HOW TO COMPLETE THIS TASK: Transcribe the entries below word for word, beginning at the line with "(286, 70) = (253, 147): white nut -> none" and stopping after the line with "camera: 55 degrees left, 10 degrees up"; drop all pictures.

START GIVEN DATA

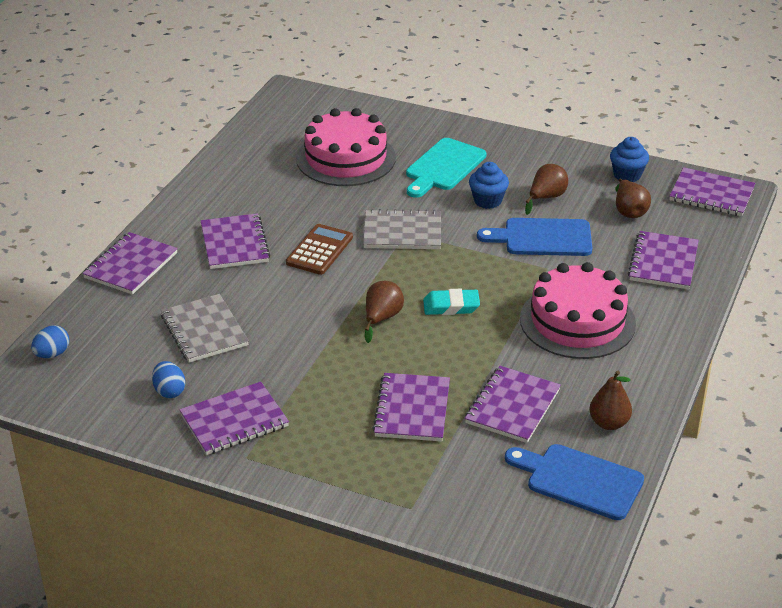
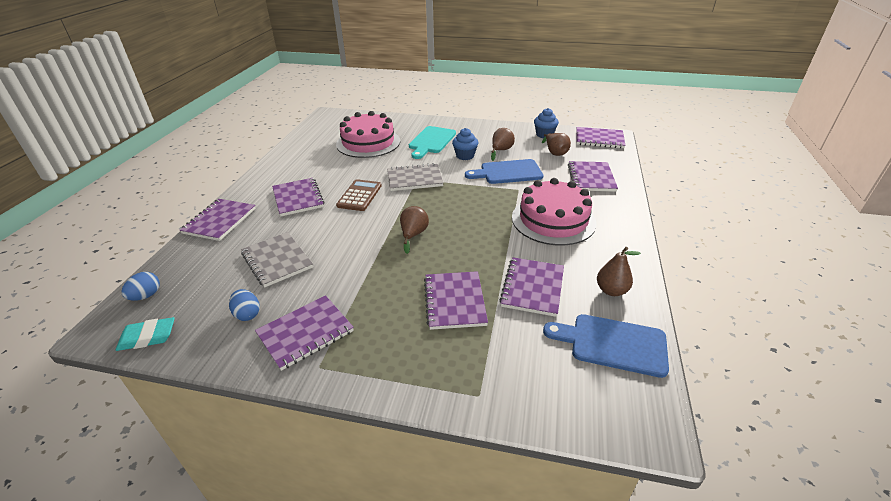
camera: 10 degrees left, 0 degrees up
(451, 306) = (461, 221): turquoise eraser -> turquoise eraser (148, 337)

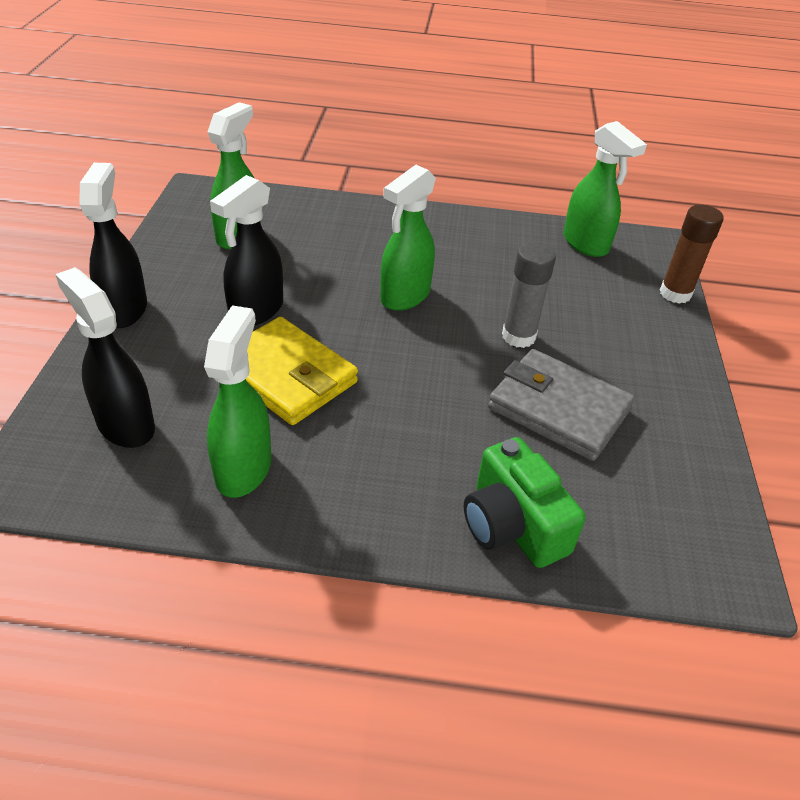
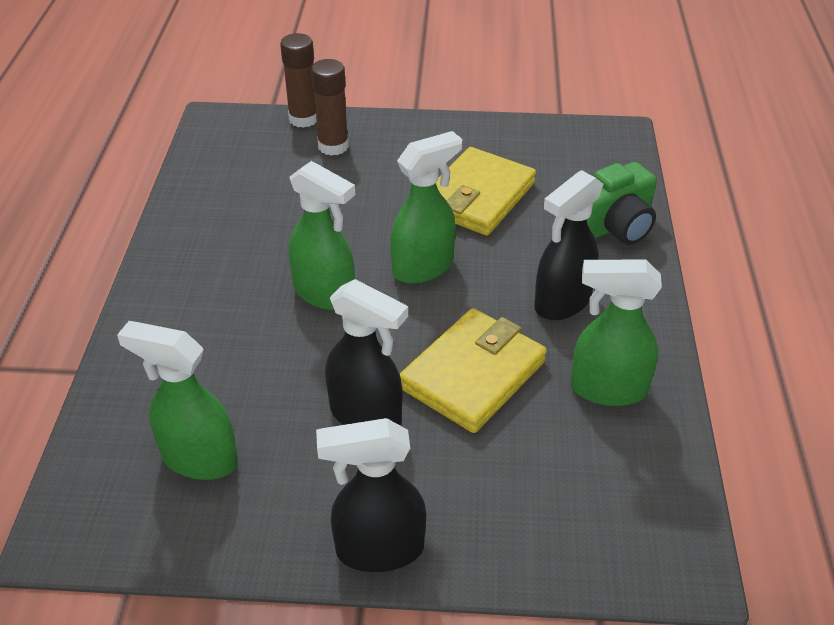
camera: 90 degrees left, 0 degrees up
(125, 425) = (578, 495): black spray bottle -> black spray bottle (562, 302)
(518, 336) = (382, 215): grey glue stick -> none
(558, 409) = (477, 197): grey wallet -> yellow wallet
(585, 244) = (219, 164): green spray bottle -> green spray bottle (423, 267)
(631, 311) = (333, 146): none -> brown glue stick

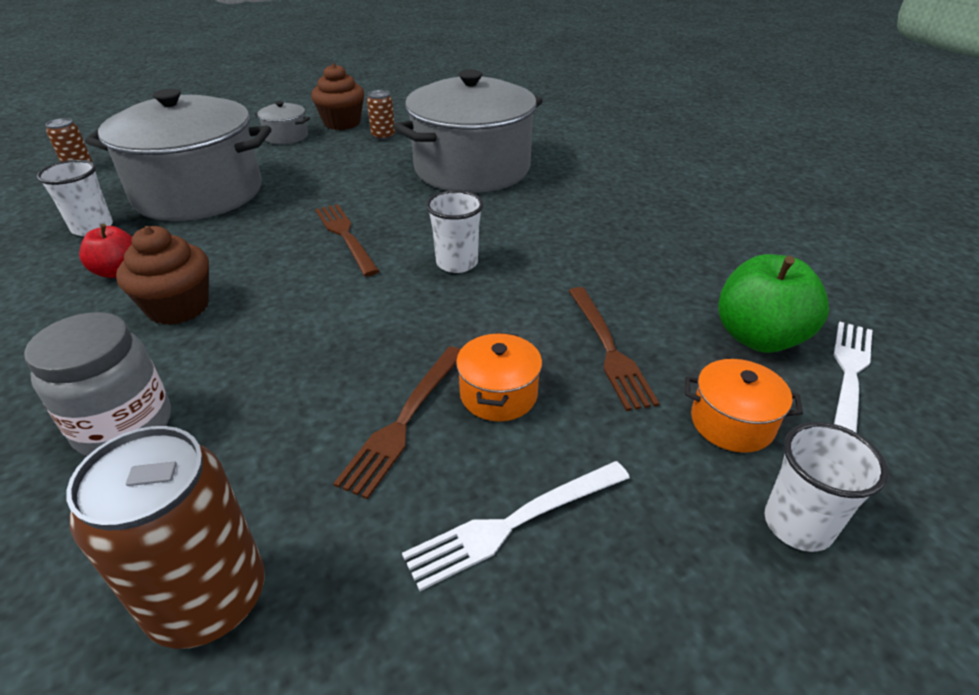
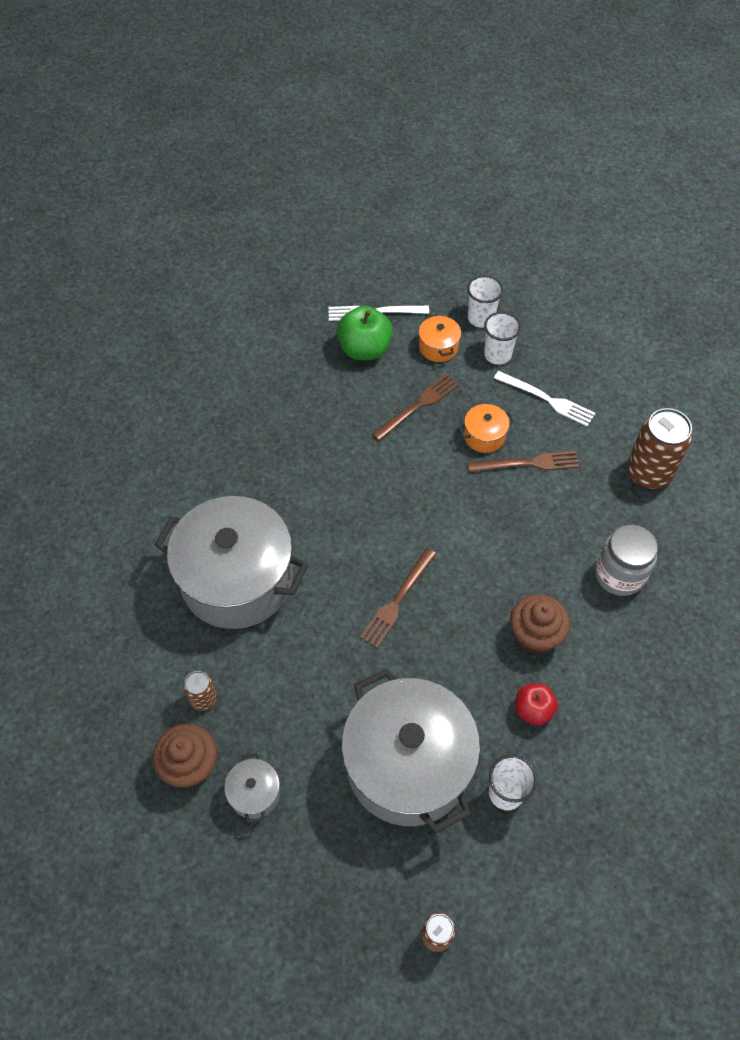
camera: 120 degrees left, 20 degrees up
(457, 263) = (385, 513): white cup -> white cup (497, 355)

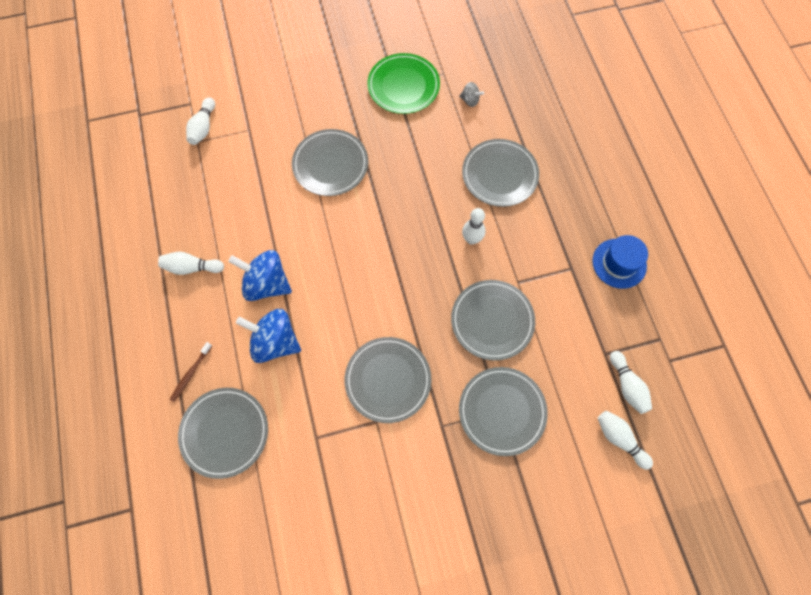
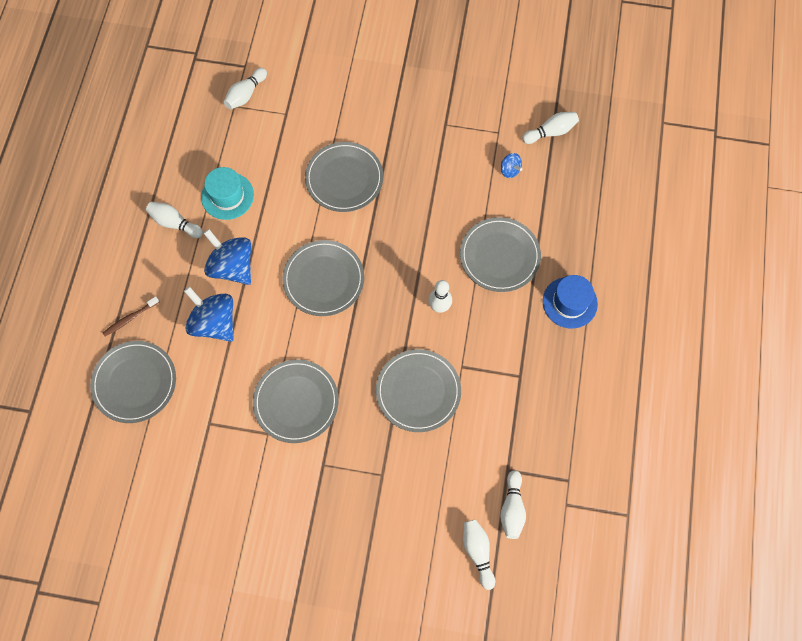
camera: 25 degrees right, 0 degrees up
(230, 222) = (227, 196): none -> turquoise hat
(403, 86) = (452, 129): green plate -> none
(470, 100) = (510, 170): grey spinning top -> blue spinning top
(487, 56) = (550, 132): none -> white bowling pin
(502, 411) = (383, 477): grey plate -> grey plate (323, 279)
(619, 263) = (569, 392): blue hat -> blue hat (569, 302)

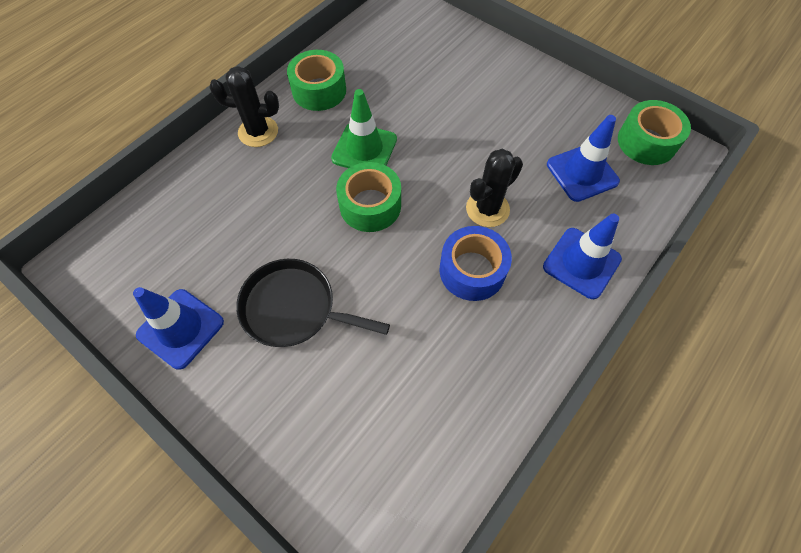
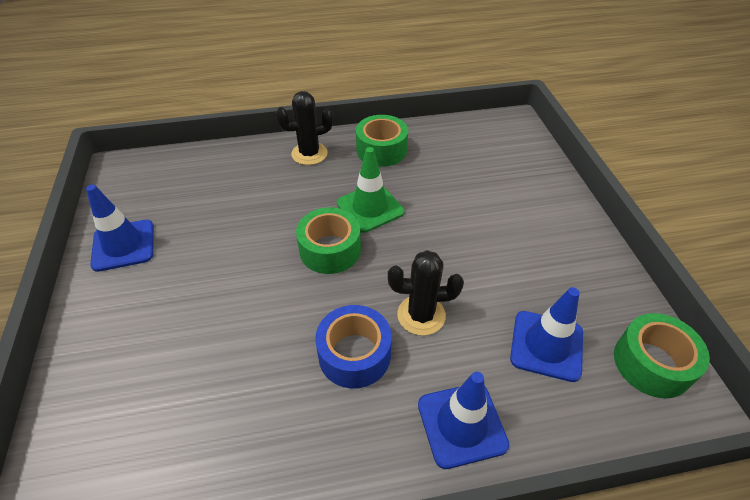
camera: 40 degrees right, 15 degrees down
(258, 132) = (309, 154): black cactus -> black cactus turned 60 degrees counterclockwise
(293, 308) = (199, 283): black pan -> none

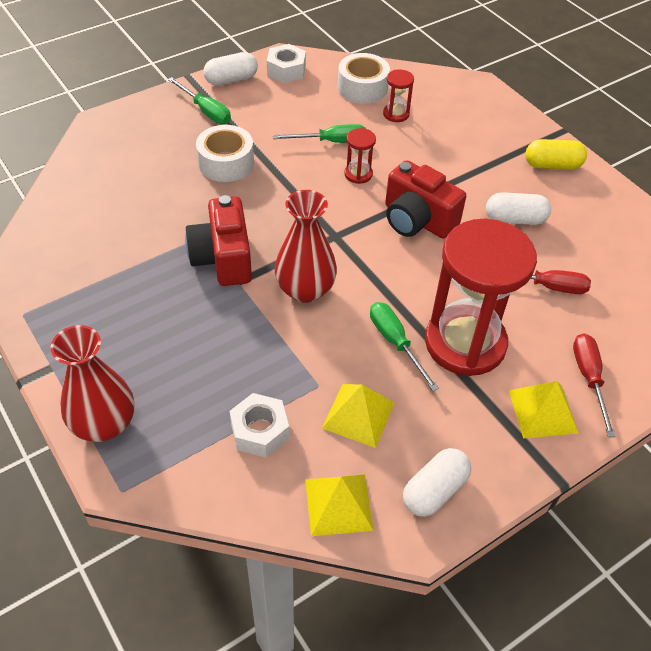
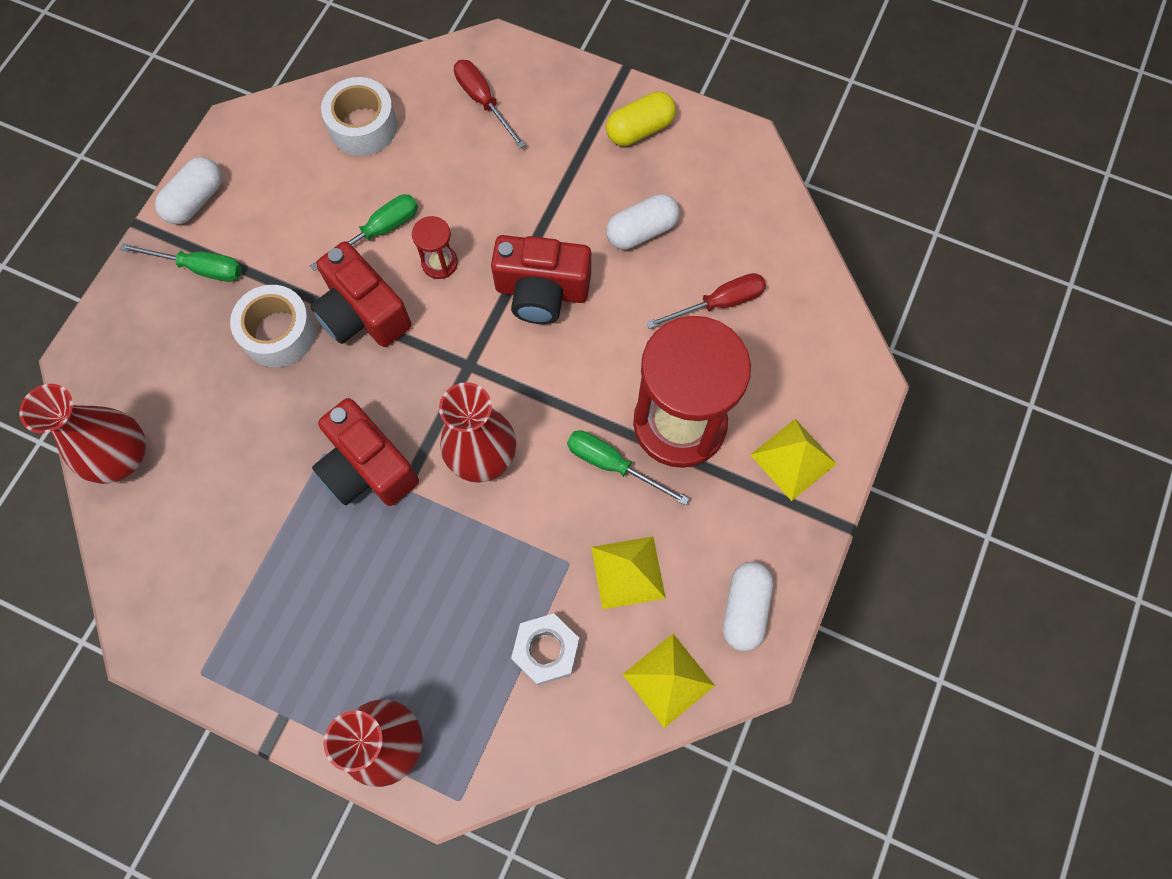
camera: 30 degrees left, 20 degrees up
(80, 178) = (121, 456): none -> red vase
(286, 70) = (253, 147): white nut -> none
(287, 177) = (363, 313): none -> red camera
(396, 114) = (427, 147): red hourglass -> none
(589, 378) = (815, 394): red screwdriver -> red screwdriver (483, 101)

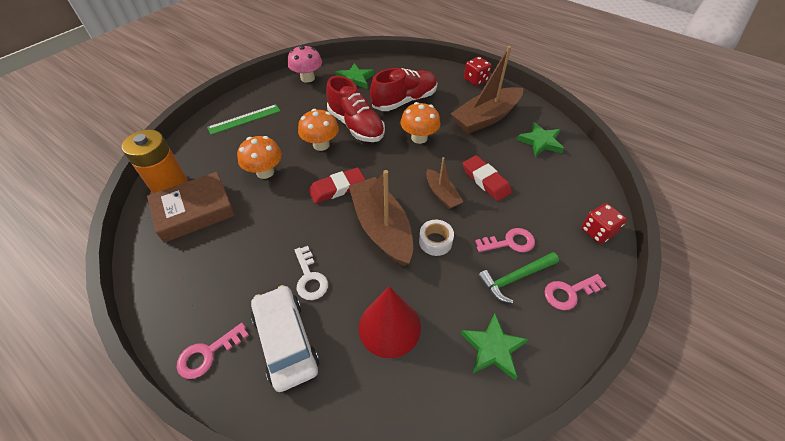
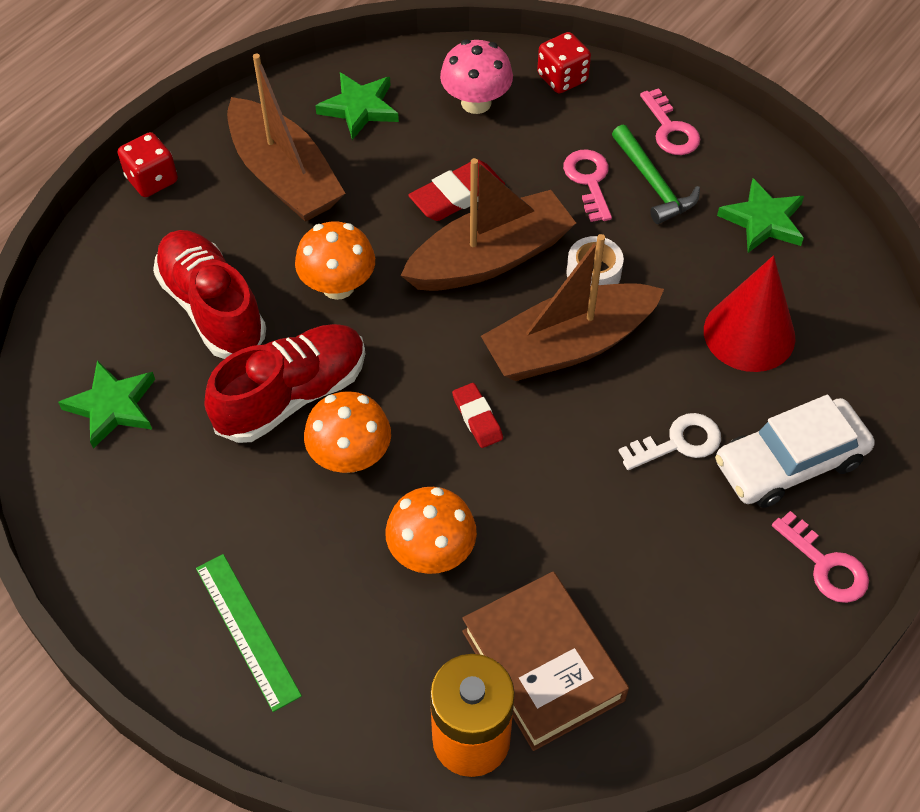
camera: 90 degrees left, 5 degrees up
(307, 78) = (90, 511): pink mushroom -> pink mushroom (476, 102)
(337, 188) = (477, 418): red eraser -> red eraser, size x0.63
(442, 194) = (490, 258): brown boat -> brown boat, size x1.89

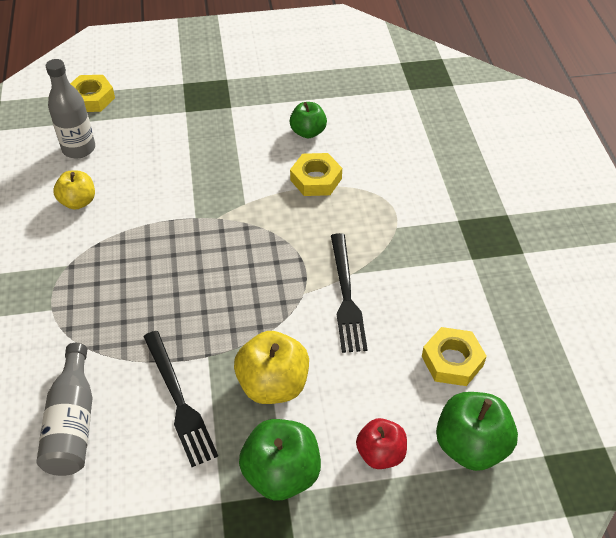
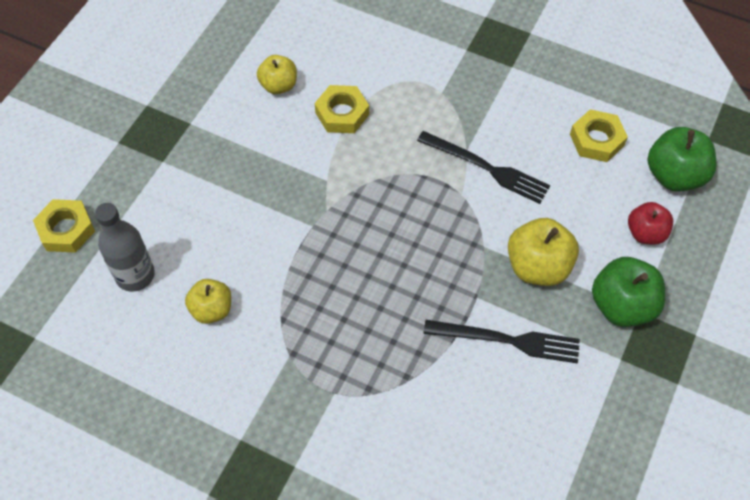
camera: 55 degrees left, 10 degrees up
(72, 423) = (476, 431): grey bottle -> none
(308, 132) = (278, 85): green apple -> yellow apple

END GIVEN DATA

ANSWER SECTION:
(286, 70) = (253, 147): white nut -> none
(287, 177) = (363, 313): none -> red camera
(396, 114) = (427, 147): red hourglass -> none
(589, 378) = (815, 394): red screwdriver -> red screwdriver (483, 101)

camera: 90 degrees left, 5 degrees up
(307, 78) = (90, 511): pink mushroom -> pink mushroom (476, 102)
(337, 188) = (477, 418): red eraser -> red eraser, size x0.63
(442, 194) = (490, 258): brown boat -> brown boat, size x1.89

camera: 55 degrees left, 10 degrees up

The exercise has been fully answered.